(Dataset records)

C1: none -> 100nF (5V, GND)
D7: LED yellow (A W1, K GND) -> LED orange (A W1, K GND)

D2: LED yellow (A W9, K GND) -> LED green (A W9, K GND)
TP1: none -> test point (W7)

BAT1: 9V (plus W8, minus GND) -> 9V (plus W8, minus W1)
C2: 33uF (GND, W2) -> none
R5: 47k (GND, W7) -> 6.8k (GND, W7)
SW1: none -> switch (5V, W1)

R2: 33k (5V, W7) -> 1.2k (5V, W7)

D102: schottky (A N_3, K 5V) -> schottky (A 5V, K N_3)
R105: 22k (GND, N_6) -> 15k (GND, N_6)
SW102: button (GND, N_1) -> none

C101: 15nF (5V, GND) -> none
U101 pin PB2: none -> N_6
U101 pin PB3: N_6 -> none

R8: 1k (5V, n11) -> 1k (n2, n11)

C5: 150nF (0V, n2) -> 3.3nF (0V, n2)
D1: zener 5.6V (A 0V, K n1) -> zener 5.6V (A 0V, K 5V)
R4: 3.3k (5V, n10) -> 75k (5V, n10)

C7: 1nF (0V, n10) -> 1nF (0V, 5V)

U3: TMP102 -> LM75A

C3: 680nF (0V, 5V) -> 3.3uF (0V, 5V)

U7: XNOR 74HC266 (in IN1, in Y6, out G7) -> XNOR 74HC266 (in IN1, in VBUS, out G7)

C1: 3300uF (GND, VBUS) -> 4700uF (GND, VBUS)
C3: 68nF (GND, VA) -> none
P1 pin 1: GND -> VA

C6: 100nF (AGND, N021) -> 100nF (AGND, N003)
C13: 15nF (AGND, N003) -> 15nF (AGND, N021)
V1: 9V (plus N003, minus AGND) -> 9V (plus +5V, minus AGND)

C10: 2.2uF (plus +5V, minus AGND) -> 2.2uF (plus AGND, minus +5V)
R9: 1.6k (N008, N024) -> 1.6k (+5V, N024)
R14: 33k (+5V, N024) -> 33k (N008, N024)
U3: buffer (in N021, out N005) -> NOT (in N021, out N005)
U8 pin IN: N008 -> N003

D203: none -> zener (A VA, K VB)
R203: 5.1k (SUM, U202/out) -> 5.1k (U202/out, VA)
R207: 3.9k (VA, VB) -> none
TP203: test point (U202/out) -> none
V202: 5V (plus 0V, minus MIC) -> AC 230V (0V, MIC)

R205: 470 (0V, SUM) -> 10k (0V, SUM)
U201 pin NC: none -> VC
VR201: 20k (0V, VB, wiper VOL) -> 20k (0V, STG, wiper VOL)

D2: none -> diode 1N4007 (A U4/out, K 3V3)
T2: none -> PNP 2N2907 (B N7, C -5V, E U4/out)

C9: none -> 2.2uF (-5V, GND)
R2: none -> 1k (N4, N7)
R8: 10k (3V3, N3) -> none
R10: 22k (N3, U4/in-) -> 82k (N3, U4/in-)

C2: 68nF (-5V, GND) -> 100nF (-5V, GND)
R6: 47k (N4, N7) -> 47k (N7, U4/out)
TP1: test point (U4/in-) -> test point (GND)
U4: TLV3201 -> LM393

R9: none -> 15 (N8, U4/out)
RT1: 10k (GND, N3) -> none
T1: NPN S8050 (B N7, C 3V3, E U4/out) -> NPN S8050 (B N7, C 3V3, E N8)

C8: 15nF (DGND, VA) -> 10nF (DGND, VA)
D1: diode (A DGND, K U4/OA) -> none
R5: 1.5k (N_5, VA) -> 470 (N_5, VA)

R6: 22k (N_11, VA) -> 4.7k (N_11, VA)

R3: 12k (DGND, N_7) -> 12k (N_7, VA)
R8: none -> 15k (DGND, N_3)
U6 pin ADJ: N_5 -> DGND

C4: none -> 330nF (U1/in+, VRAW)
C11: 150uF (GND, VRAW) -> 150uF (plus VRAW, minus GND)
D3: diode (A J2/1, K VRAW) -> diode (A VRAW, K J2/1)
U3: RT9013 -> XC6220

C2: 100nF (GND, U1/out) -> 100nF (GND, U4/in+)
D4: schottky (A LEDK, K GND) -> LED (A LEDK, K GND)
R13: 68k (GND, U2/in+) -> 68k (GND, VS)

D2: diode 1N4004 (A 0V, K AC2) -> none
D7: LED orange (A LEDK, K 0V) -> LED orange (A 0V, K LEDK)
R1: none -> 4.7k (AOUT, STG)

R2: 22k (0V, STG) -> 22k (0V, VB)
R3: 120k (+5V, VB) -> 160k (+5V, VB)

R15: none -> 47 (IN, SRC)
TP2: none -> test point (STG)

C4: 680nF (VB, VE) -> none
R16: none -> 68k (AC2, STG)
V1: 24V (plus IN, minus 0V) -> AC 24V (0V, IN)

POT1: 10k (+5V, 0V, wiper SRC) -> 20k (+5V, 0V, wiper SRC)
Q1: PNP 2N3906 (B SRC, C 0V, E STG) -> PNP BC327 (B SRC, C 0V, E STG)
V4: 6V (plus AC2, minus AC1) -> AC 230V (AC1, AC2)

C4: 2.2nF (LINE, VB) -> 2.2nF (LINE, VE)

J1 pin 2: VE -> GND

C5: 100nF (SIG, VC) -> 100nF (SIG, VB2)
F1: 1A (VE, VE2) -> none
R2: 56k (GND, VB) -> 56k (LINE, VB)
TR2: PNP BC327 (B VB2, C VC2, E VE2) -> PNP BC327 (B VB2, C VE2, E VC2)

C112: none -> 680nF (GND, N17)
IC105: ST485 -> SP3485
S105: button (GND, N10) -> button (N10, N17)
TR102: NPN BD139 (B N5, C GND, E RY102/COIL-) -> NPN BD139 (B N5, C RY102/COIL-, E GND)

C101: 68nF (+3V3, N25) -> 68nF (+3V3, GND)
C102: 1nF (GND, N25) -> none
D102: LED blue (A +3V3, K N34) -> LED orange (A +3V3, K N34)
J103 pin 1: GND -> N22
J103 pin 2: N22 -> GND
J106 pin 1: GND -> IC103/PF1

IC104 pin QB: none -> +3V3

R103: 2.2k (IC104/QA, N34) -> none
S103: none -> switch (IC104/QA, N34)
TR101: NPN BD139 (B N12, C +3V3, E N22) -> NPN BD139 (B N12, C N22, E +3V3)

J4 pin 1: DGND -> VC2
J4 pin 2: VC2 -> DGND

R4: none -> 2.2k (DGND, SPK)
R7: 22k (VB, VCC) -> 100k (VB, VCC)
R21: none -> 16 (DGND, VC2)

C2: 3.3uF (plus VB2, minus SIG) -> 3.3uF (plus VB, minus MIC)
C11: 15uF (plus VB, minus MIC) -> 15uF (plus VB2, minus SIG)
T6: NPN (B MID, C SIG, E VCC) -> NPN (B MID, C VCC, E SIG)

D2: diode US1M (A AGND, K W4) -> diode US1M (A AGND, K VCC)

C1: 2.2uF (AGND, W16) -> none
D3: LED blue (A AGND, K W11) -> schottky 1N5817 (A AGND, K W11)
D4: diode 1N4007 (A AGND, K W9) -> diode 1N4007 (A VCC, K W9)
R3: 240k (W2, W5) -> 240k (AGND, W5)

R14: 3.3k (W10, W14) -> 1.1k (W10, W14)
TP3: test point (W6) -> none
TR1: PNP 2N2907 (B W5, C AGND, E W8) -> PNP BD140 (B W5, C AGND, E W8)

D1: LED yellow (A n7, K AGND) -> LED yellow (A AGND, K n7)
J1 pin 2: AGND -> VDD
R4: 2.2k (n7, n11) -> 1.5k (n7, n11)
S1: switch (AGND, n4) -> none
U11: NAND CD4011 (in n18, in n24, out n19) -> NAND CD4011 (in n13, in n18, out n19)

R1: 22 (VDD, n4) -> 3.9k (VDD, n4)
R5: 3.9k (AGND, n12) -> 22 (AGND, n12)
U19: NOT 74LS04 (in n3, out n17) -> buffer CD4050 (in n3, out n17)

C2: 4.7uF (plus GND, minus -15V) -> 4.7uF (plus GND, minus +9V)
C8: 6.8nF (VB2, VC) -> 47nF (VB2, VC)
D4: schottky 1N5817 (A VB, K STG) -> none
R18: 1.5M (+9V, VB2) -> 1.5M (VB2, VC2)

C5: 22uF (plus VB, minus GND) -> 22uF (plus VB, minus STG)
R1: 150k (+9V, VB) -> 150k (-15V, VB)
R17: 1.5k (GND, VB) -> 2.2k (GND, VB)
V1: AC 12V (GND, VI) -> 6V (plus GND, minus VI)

- What is required: Of all the entries above, retype exactly the lines from the line with "F1: 1A (VE, VE2) -> none" to the line with "D102: LED blue", both included, and no others.

- Task result:
F1: 1A (VE, VE2) -> none
R2: 56k (GND, VB) -> 56k (LINE, VB)
TR2: PNP BC327 (B VB2, C VC2, E VE2) -> PNP BC327 (B VB2, C VE2, E VC2)

C112: none -> 680nF (GND, N17)
IC105: ST485 -> SP3485
S105: button (GND, N10) -> button (N10, N17)
TR102: NPN BD139 (B N5, C GND, E RY102/COIL-) -> NPN BD139 (B N5, C RY102/COIL-, E GND)

C101: 68nF (+3V3, N25) -> 68nF (+3V3, GND)
C102: 1nF (GND, N25) -> none
D102: LED blue (A +3V3, K N34) -> LED orange (A +3V3, K N34)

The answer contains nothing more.